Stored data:
□ □ □ □ □ □ □

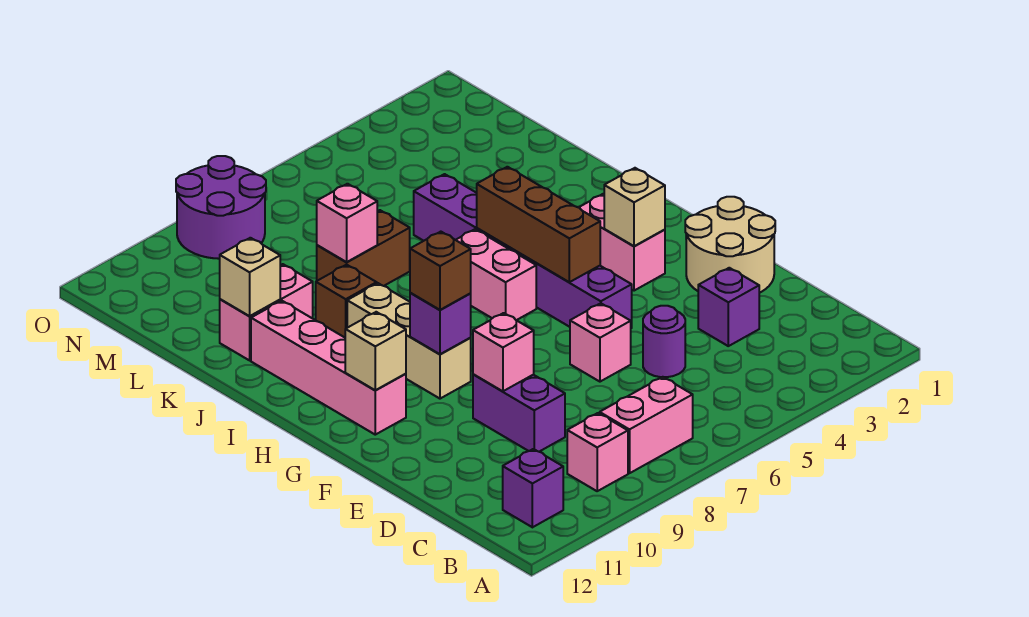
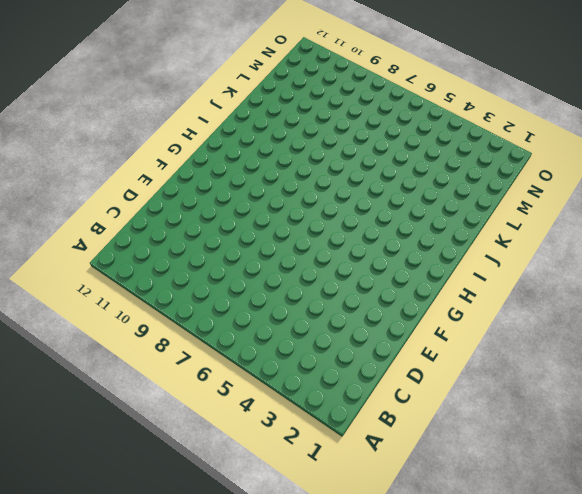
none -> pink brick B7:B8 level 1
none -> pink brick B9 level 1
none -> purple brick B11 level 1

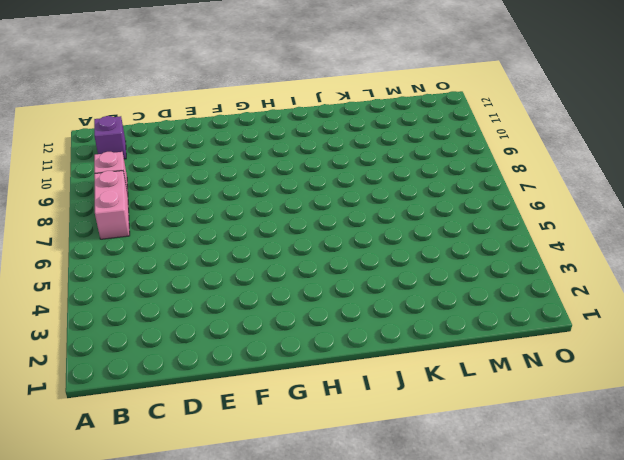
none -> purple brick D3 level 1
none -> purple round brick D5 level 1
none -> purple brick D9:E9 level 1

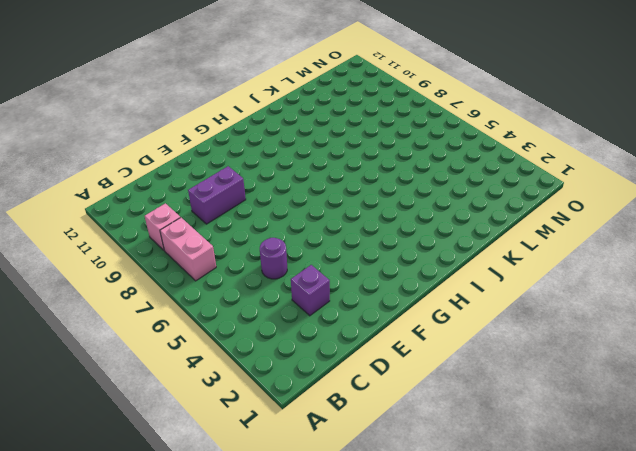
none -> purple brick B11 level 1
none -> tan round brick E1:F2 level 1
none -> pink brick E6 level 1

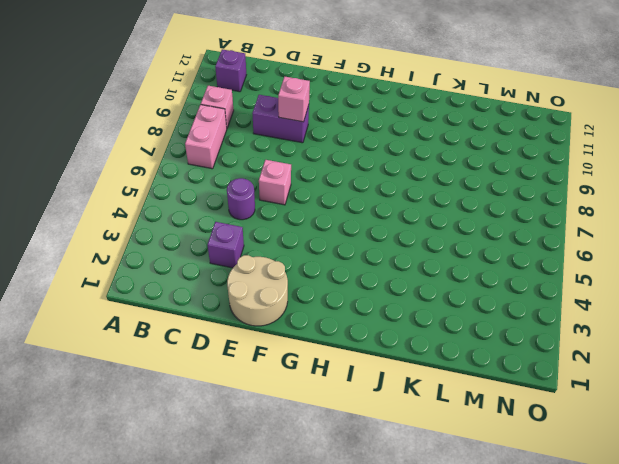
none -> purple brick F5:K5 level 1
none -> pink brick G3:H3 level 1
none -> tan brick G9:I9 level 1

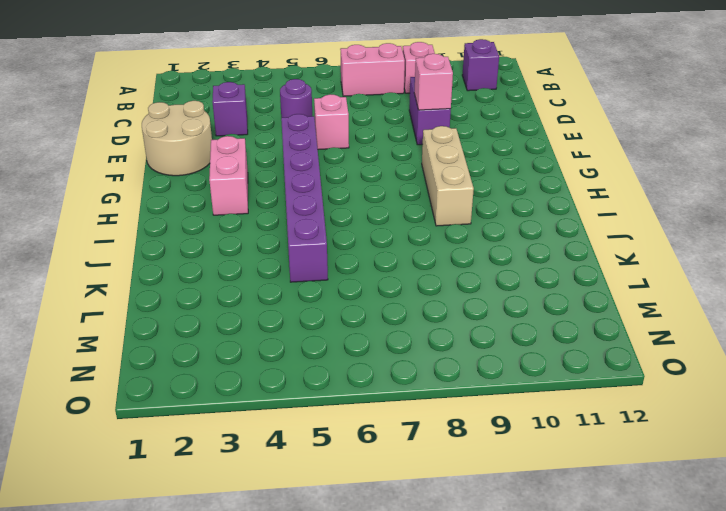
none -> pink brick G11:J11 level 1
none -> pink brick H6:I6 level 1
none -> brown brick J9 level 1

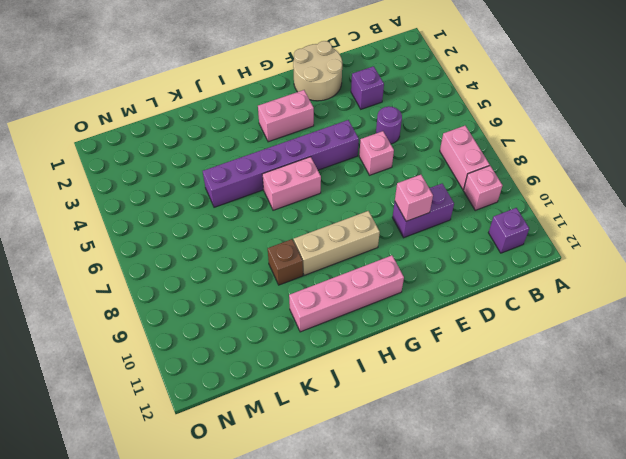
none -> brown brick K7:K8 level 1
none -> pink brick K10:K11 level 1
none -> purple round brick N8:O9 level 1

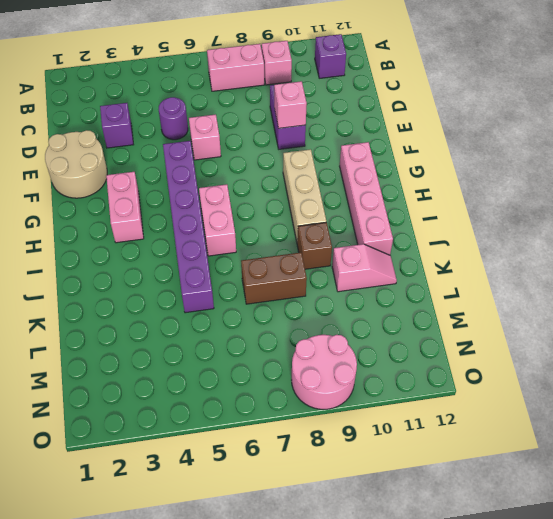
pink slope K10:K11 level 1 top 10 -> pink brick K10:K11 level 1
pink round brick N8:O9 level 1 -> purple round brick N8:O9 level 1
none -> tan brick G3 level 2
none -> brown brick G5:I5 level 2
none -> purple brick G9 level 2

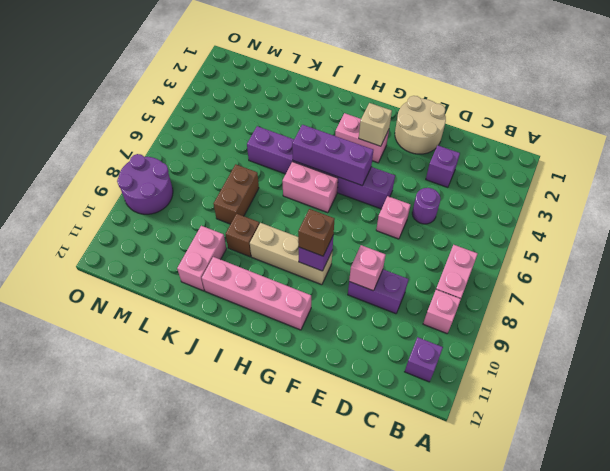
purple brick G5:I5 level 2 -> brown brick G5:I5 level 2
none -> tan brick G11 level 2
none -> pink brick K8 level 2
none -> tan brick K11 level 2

□ □ □ □ □ □ □

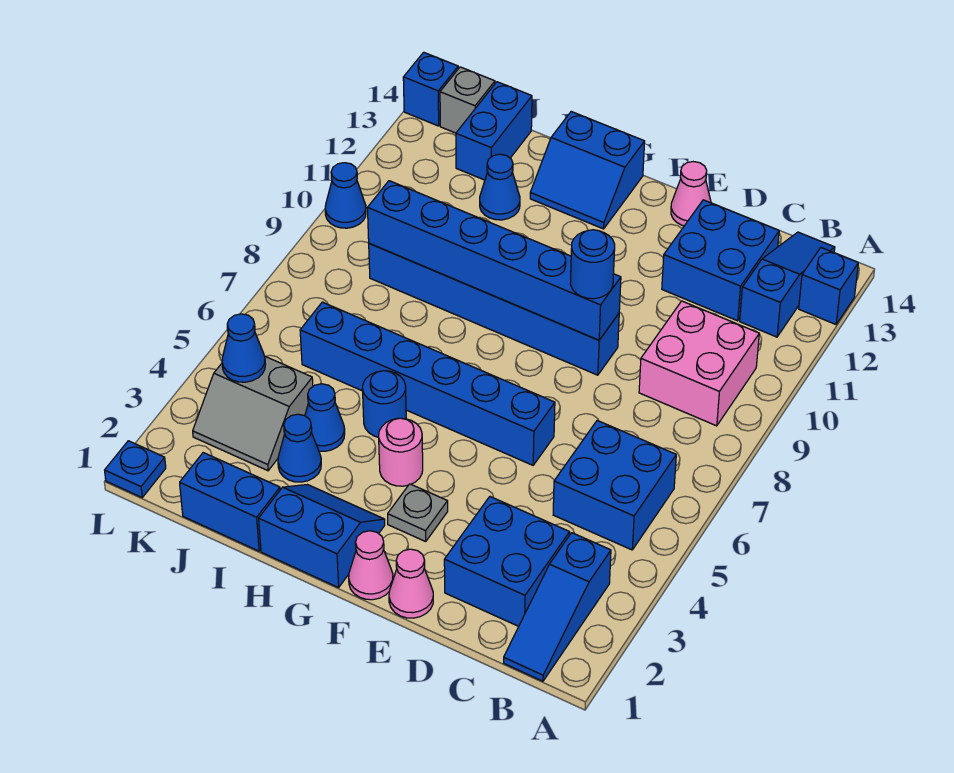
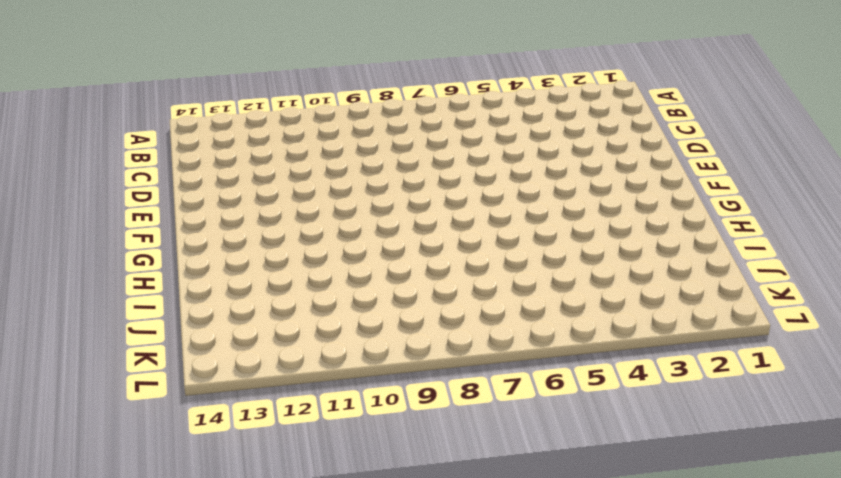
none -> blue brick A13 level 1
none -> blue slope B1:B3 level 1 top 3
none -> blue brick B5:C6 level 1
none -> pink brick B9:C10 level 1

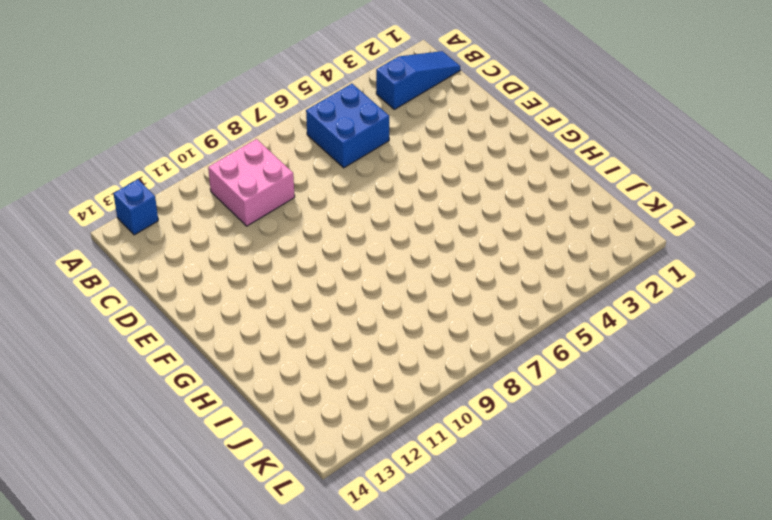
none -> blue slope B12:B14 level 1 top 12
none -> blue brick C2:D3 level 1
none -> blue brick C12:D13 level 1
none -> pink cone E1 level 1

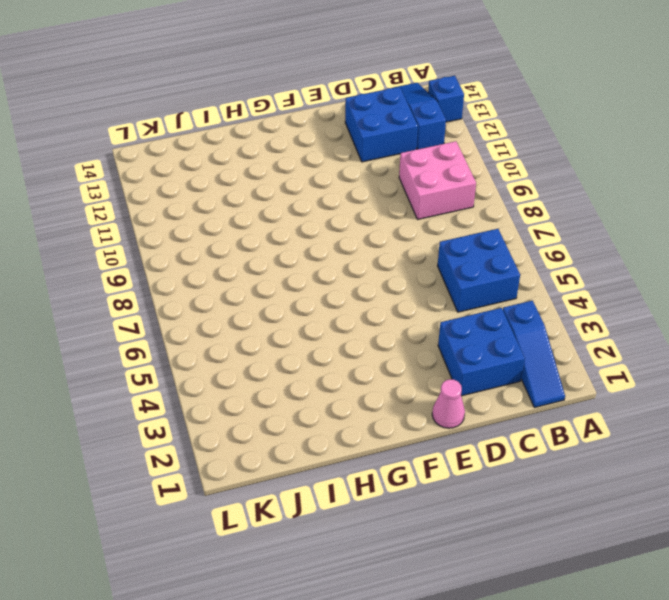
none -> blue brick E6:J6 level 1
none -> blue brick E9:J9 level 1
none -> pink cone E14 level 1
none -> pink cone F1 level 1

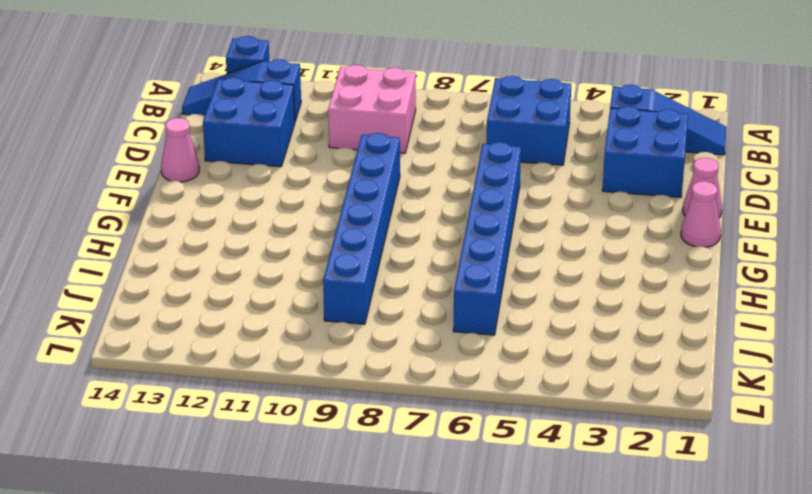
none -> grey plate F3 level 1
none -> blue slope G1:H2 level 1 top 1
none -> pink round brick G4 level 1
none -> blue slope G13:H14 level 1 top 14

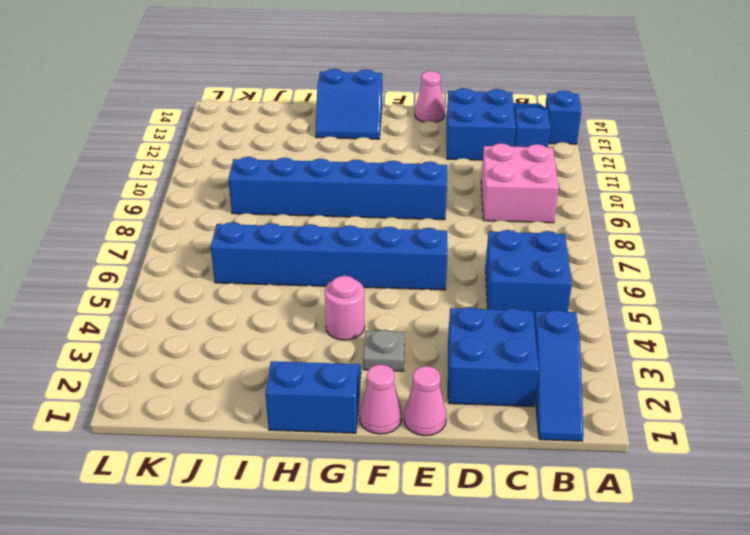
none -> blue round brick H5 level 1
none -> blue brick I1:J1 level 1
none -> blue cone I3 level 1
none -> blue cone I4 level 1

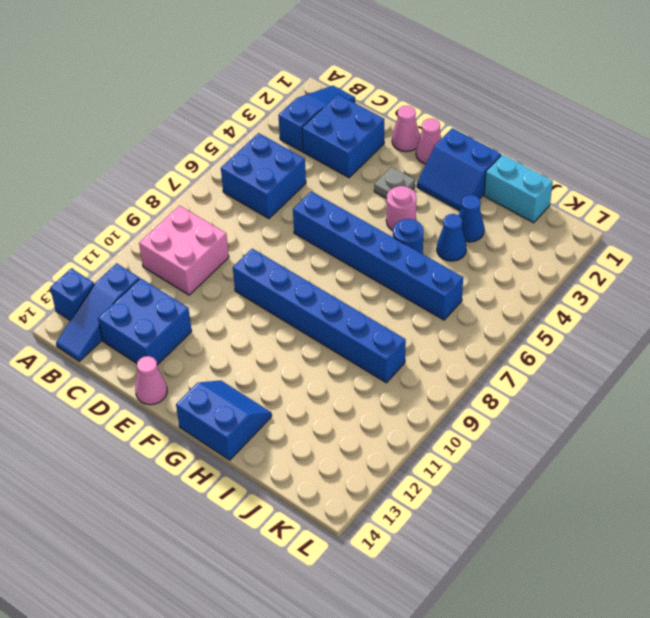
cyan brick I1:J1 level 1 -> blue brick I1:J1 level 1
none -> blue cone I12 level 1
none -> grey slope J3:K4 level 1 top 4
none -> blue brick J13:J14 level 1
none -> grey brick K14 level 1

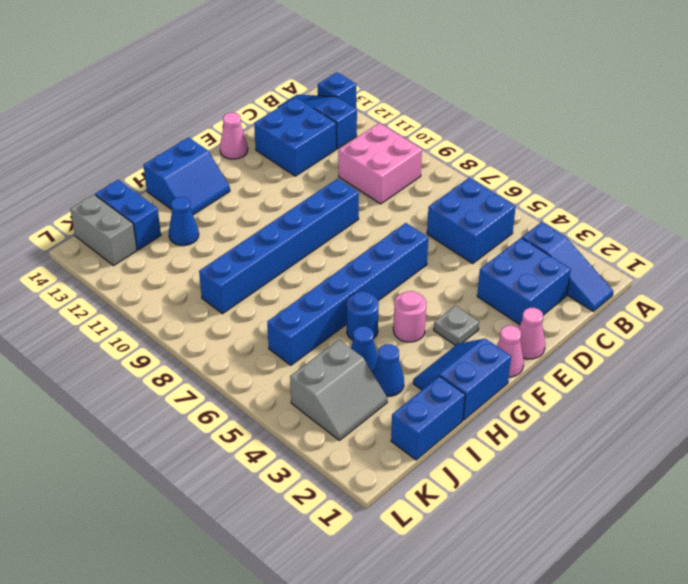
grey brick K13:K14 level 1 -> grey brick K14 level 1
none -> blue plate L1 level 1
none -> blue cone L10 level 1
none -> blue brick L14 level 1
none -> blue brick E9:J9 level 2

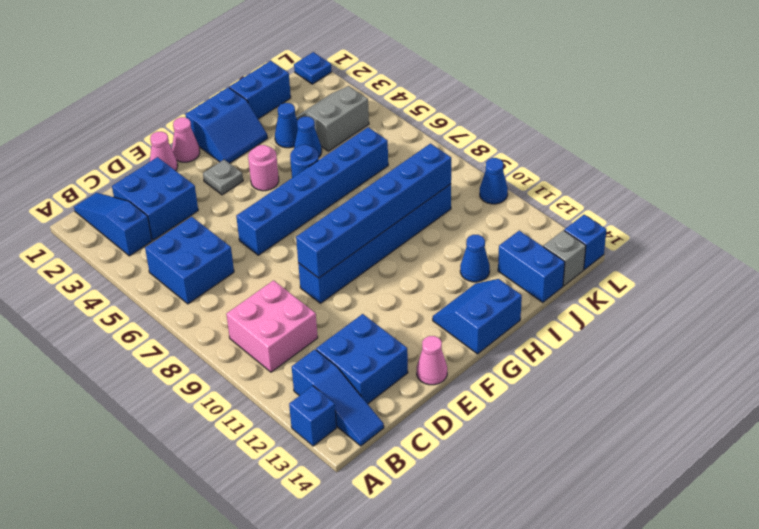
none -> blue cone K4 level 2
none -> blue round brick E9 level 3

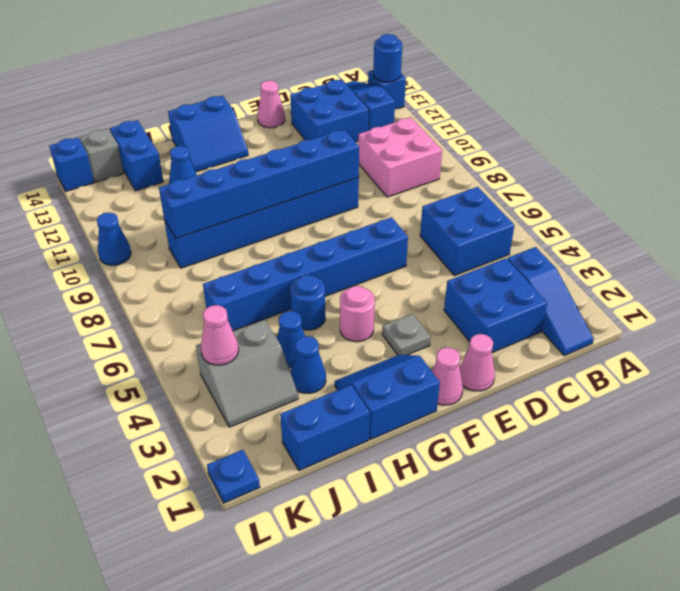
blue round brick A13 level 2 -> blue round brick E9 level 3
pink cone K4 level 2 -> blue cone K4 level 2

□ □ □ □ □ □ □

**Work task**:
Give exactly the lines above that run from the line with "none -> brown brick J9 level 1" to the line with "pink slope K10:K11", both included, leaving every picture out.

**Exercise response**:
none -> brown brick J9 level 1

none -> brown brick K7:K8 level 1
none -> pink brick K10:K11 level 1
none -> purple round brick N8:O9 level 1

pink slope K10:K11 level 1 top 10 -> pink brick K10:K11 level 1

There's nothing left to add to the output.